[Provided records]:
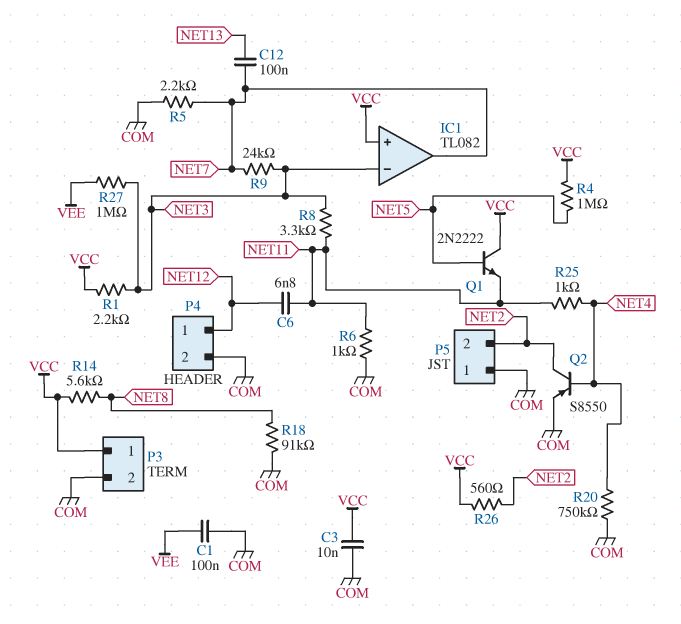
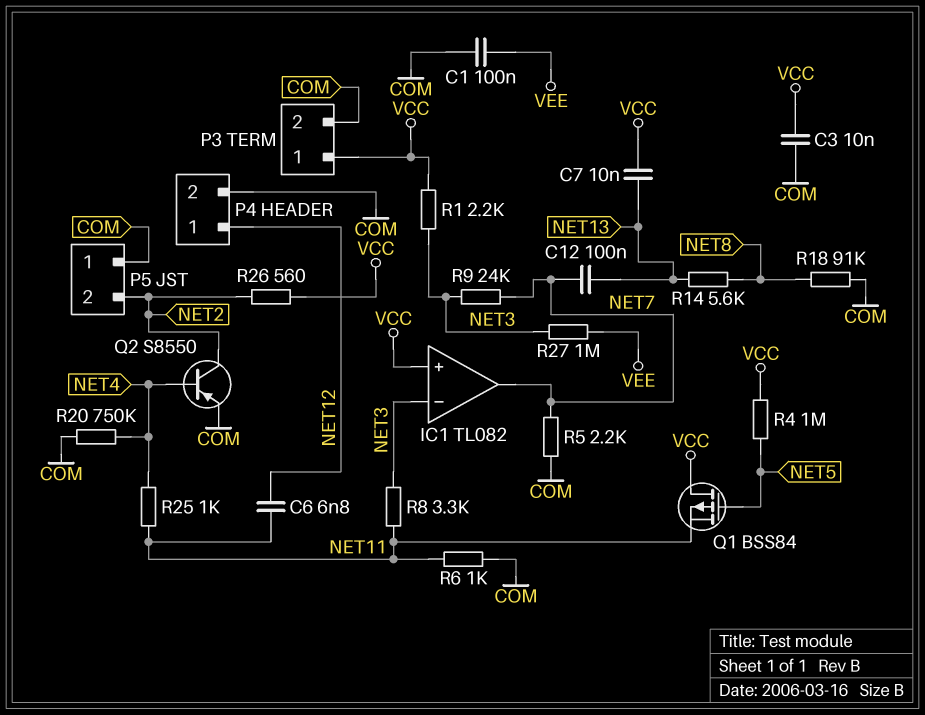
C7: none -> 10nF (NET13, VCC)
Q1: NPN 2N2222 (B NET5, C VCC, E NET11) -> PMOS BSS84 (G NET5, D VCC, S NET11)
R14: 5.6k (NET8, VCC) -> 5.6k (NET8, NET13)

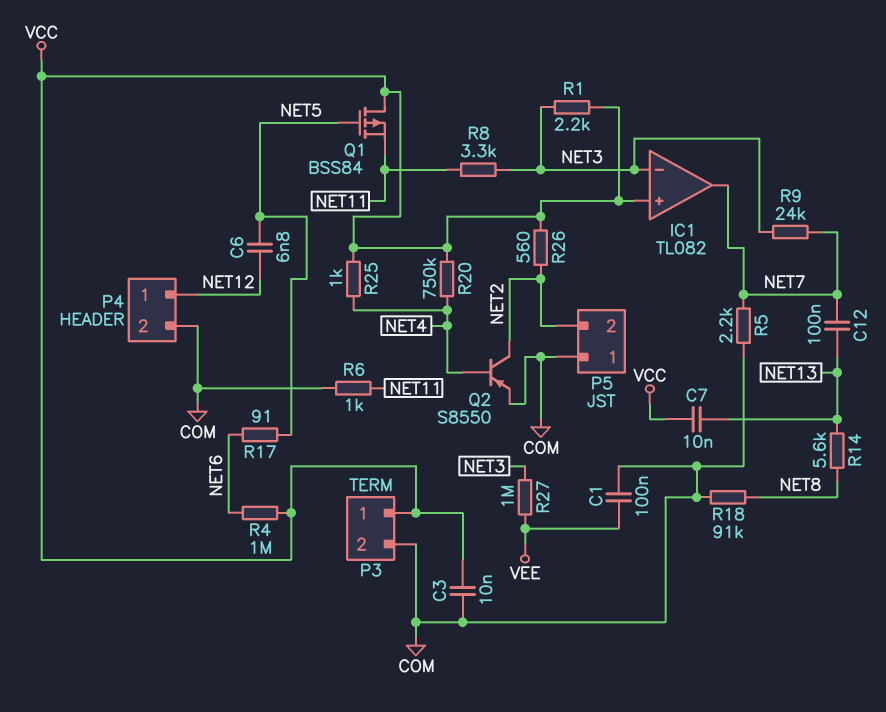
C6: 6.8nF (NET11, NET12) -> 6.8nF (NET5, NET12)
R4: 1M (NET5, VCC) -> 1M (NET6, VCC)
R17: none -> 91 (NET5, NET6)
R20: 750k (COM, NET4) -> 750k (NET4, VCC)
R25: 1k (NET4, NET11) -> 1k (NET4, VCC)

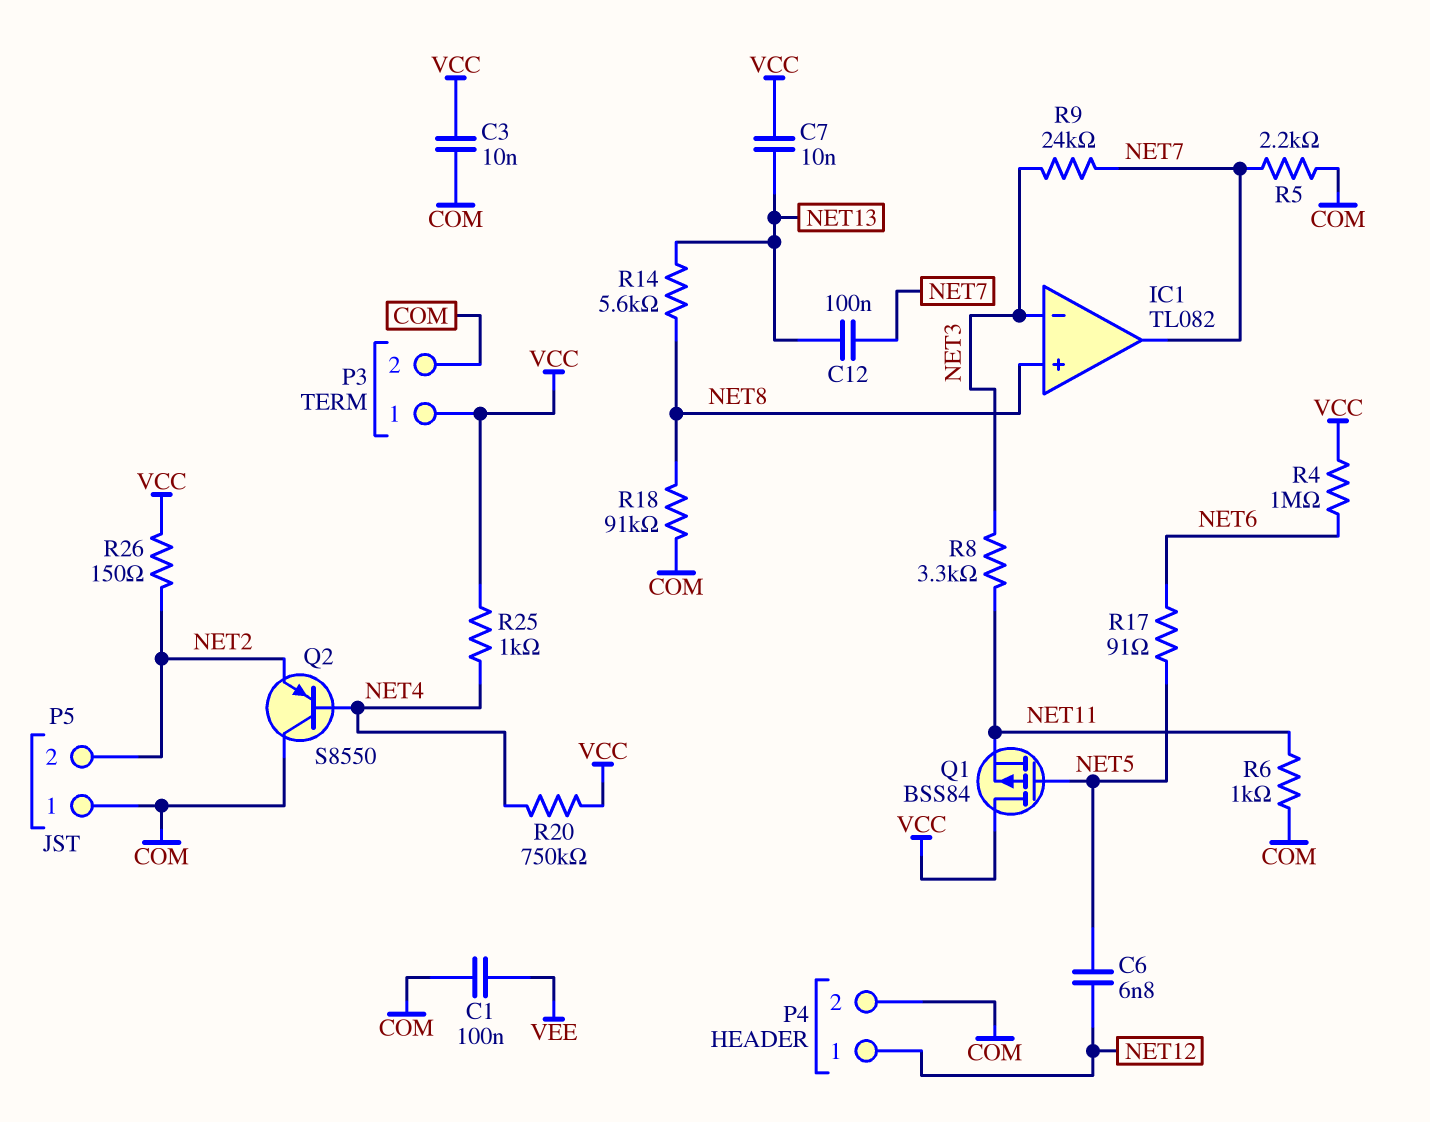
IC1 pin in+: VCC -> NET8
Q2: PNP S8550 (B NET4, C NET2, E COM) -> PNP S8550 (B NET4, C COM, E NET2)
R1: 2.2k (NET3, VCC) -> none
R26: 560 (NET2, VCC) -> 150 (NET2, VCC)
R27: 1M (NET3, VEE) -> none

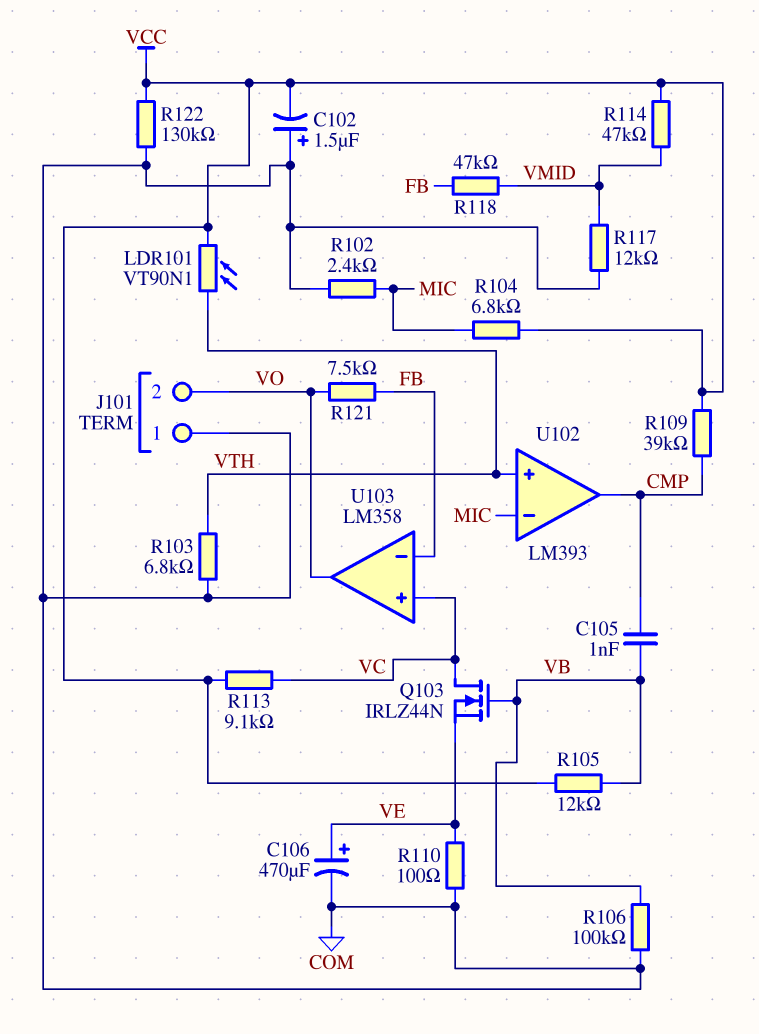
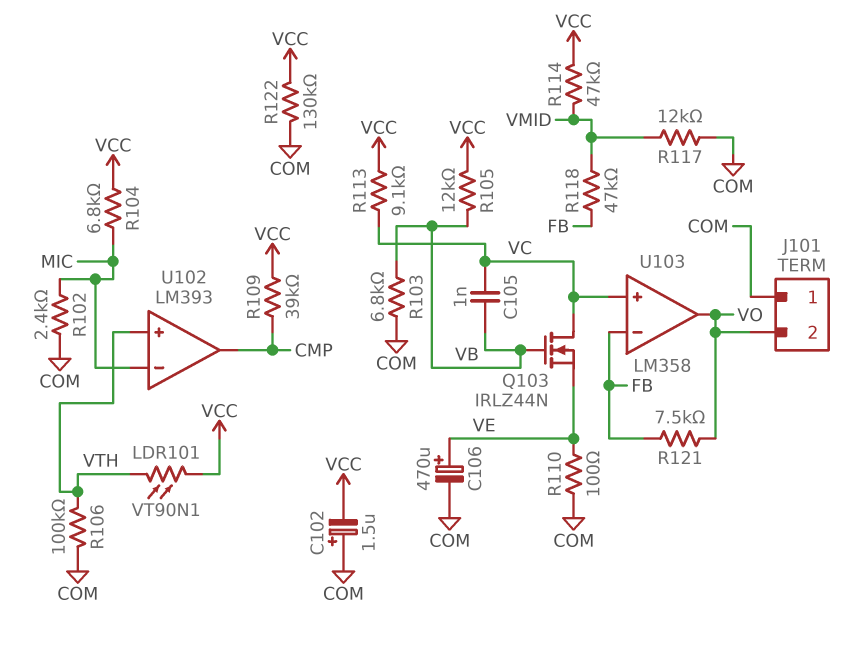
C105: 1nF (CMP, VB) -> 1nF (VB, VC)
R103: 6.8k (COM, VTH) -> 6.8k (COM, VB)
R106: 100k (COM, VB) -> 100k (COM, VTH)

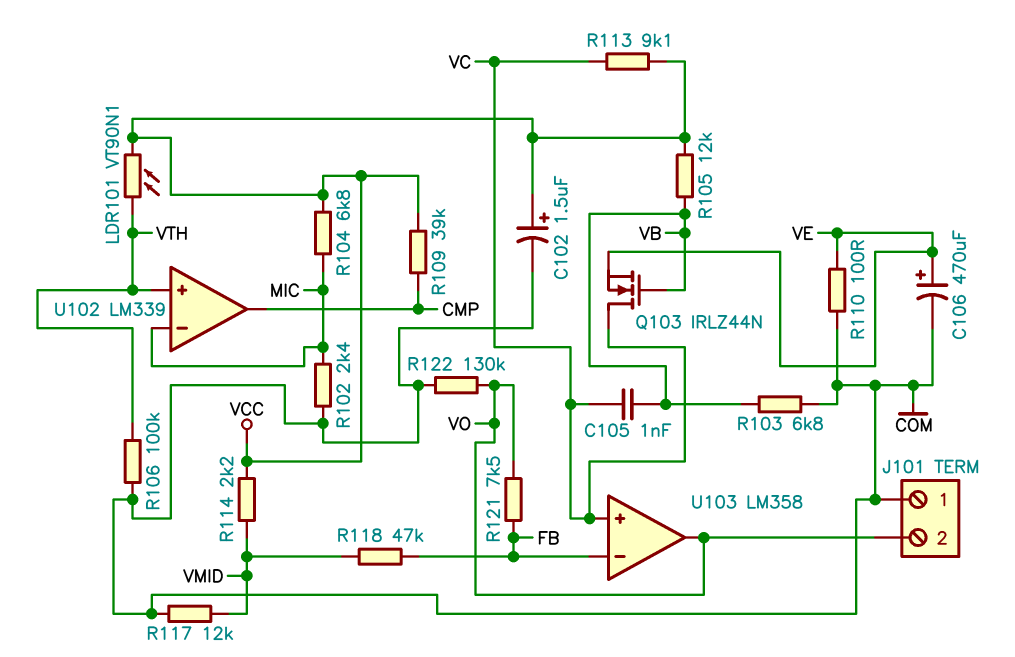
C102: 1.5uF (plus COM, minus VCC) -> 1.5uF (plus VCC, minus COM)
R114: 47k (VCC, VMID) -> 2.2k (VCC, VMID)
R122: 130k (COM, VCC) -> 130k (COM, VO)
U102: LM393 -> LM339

[What you are asked to do]: Look above for the line containing "R26: 560 (NET2, VCC) -> 150 (NET2, VCC)", then write out every line from there down to the line containing "C102: 1.5uF (plus", that line included, with no pictures.

[Task result]:
R26: 560 (NET2, VCC) -> 150 (NET2, VCC)
R27: 1M (NET3, VEE) -> none

C105: 1nF (CMP, VB) -> 1nF (VB, VC)
R103: 6.8k (COM, VTH) -> 6.8k (COM, VB)
R106: 100k (COM, VB) -> 100k (COM, VTH)

C102: 1.5uF (plus COM, minus VCC) -> 1.5uF (plus VCC, minus COM)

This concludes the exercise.